**Data**.
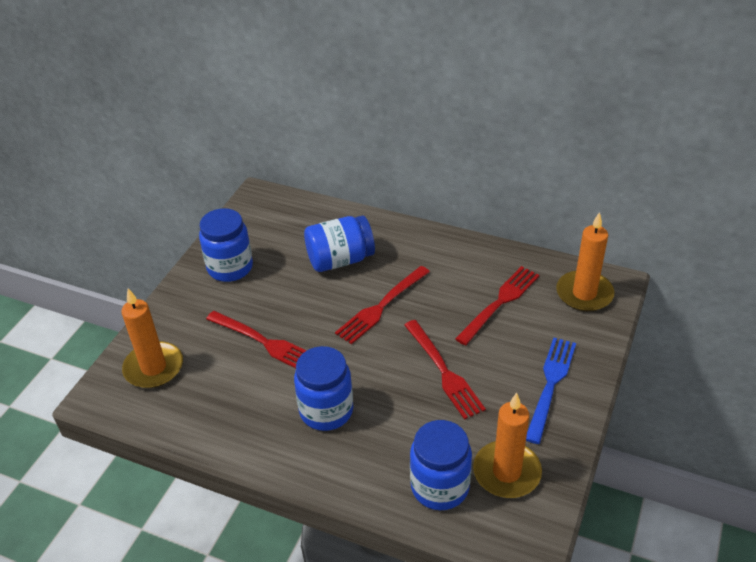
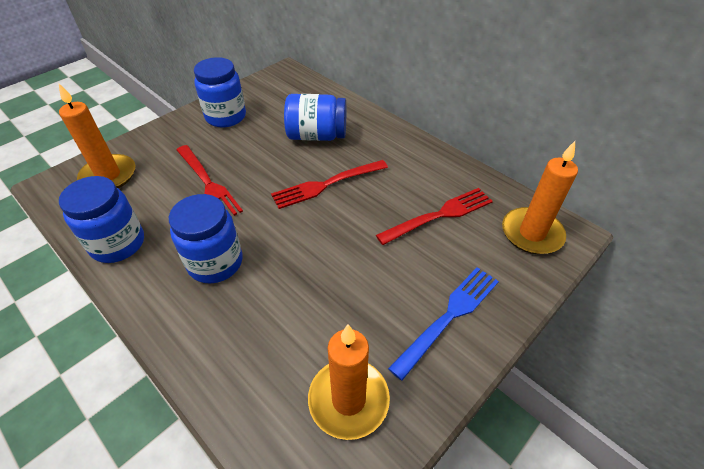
camera: 20 degrees right, 5 degrees up
(440, 486) = (269, 387): blue jar -> blue jar (118, 244)
(444, 371) = (347, 263): red fork -> none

**Try it**. In copying the material, drop all pictures and keep everything else identical.

**Task answer**.
camera: 20 degrees right, 5 degrees up
(440, 486) = (269, 387): blue jar -> blue jar (118, 244)
(444, 371) = (347, 263): red fork -> none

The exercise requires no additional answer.